=== SOURCE RECORDS ===
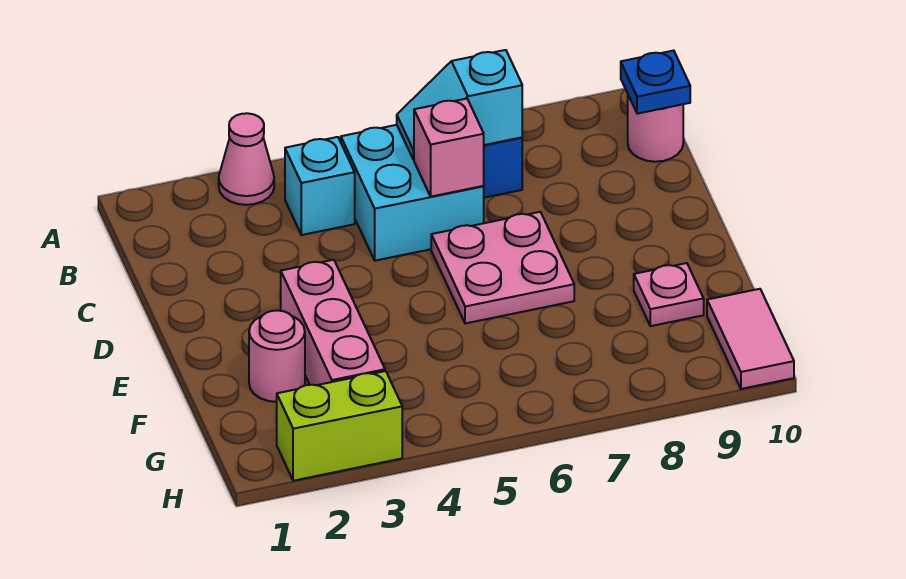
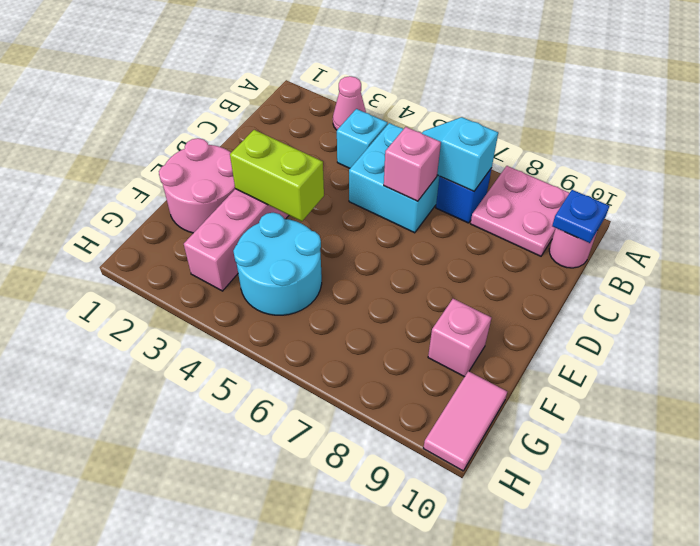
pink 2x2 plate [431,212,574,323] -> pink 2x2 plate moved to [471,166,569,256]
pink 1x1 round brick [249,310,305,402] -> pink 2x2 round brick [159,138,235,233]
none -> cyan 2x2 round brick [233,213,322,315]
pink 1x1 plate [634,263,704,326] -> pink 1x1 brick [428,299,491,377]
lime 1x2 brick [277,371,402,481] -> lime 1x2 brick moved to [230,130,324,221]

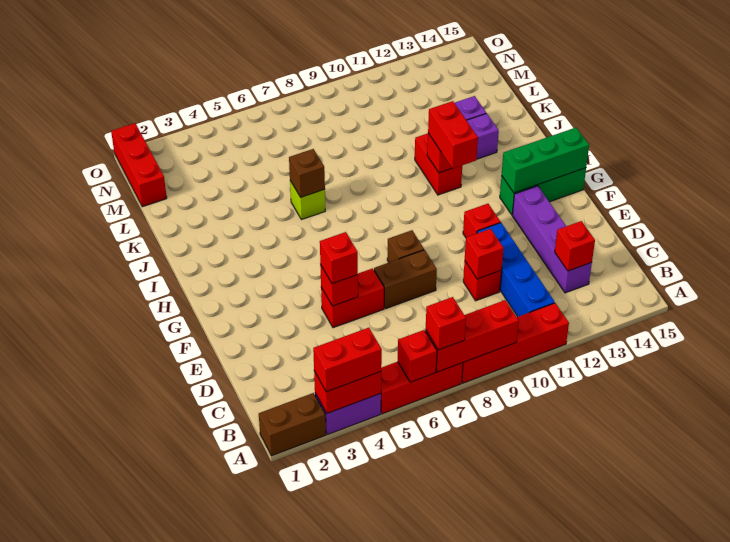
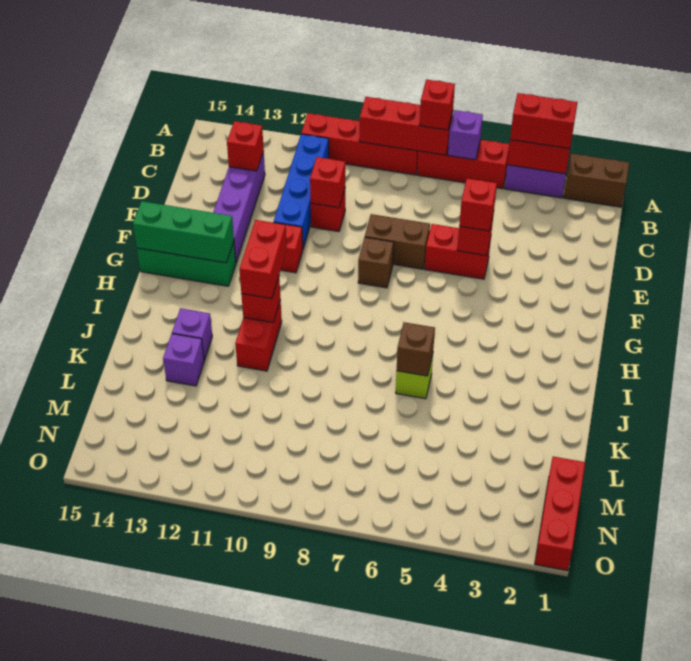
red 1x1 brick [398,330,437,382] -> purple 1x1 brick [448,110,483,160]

=== DIRECTIONS ===
The answer must be the full listing, exact in every line, with the pictures removed.

=== YOUR RESPONSE ===
pink 2x2 plate [431,212,574,323] -> pink 2x2 plate moved to [471,166,569,256]
pink 1x1 round brick [249,310,305,402] -> pink 2x2 round brick [159,138,235,233]
none -> cyan 2x2 round brick [233,213,322,315]
pink 1x1 plate [634,263,704,326] -> pink 1x1 brick [428,299,491,377]
lime 1x2 brick [277,371,402,481] -> lime 1x2 brick moved to [230,130,324,221]

red 1x1 brick [398,330,437,382] -> purple 1x1 brick [448,110,483,160]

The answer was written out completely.